- [EXERCISE INSTRUCTIONS]: If a line in the material below has the string "relocated", copy it out.

===== DATASET EXTRACT =====

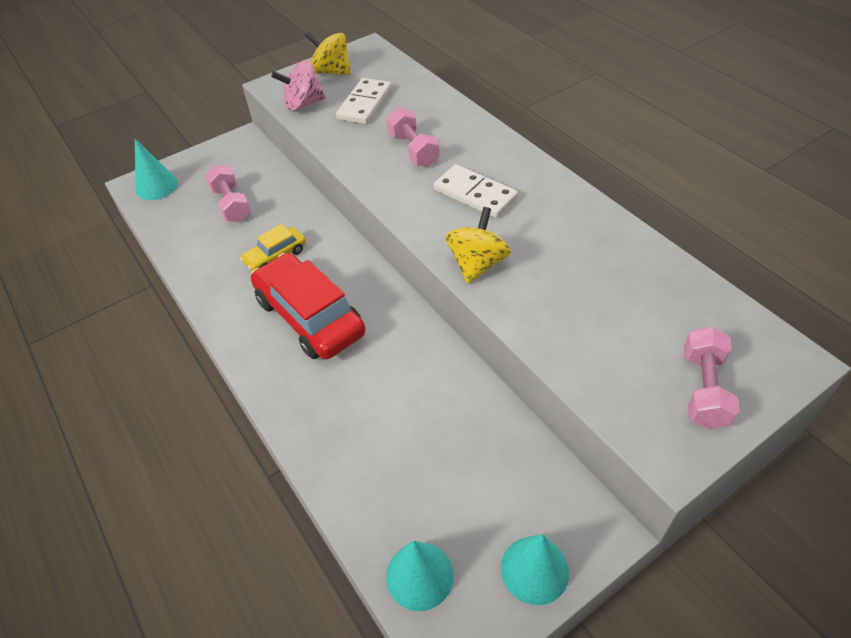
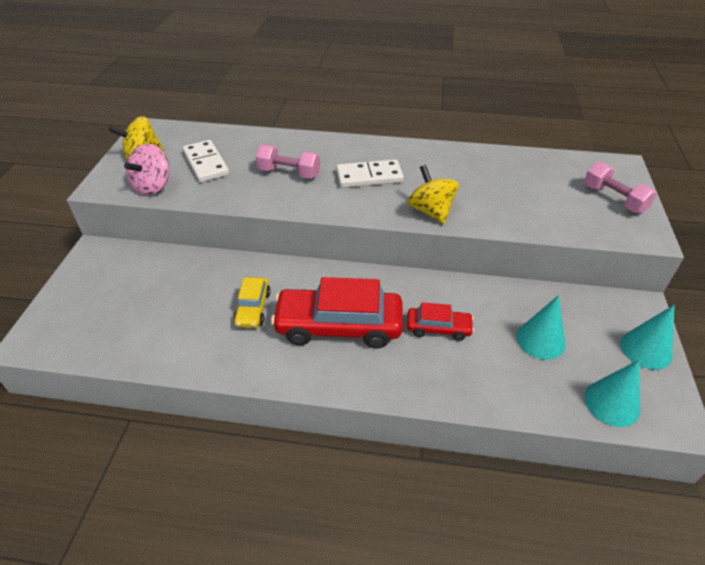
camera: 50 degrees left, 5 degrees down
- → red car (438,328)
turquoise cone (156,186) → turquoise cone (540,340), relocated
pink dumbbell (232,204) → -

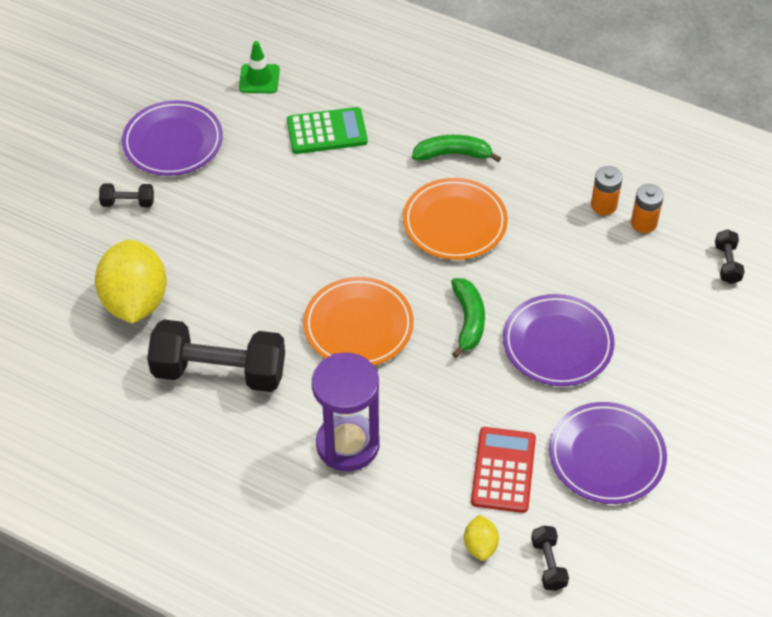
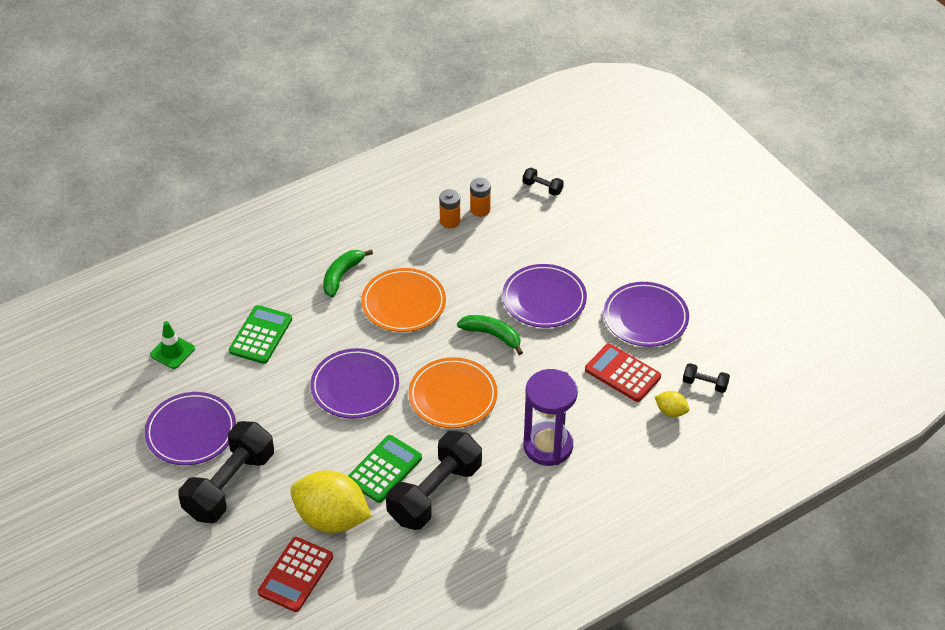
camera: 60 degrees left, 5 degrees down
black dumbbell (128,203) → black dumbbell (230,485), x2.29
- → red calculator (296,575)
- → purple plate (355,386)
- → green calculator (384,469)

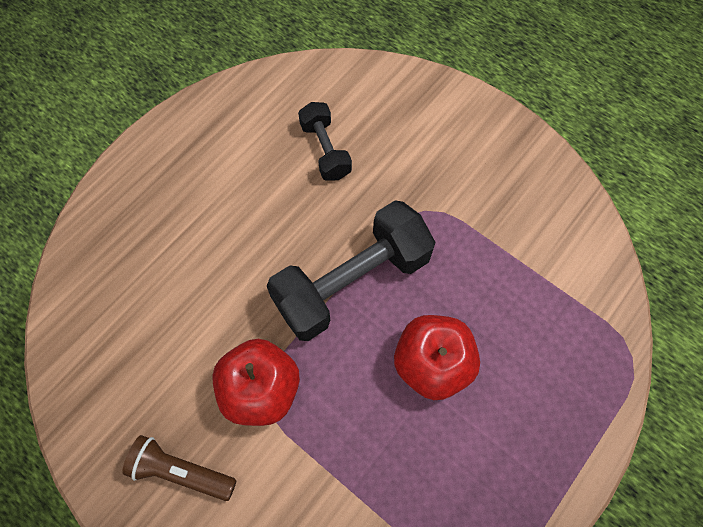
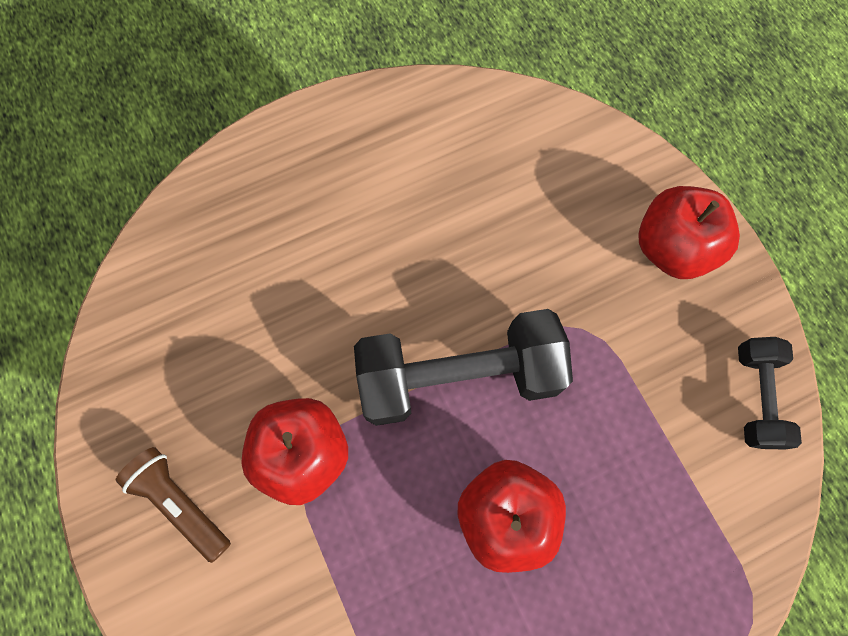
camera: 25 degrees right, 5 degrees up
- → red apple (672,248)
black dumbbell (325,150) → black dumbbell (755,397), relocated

=====
===== DATASET EXTRACT =====

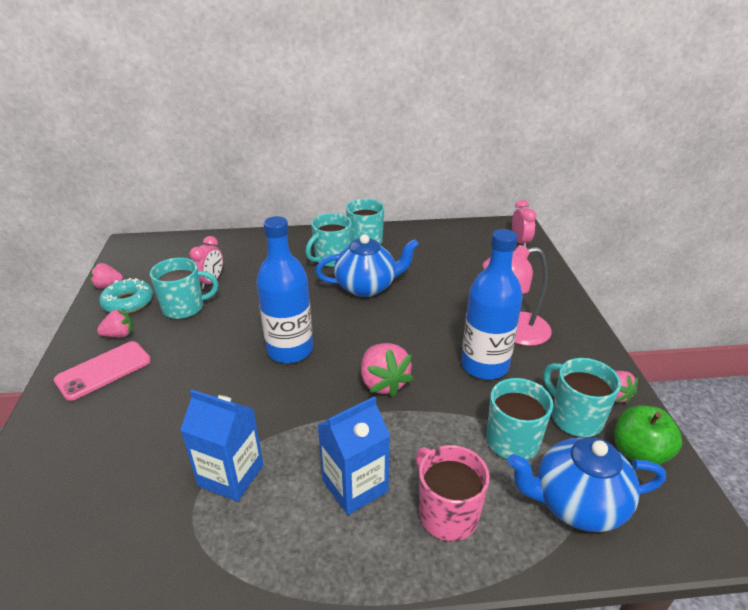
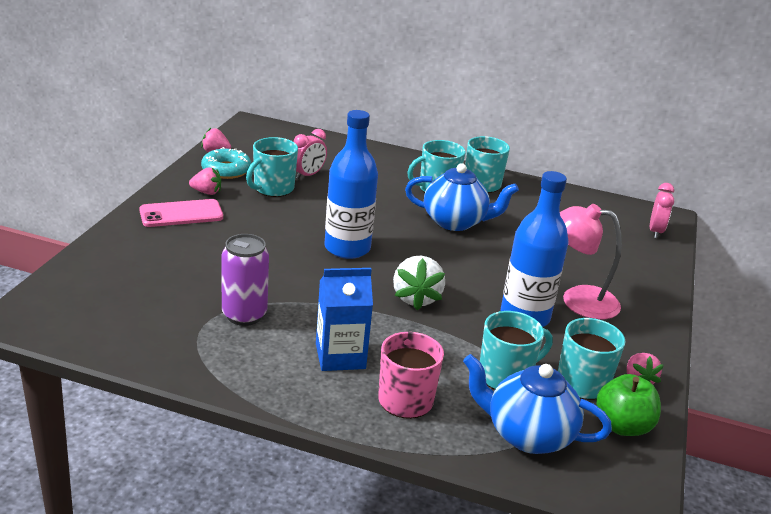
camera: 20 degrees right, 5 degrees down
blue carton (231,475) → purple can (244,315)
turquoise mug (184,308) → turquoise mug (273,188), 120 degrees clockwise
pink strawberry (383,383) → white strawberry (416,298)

=====

- [EXERCISE ANSWER]:
turquoise cone (156,186) → turquoise cone (540,340), relocated
black dumbbell (325,150) → black dumbbell (755,397), relocated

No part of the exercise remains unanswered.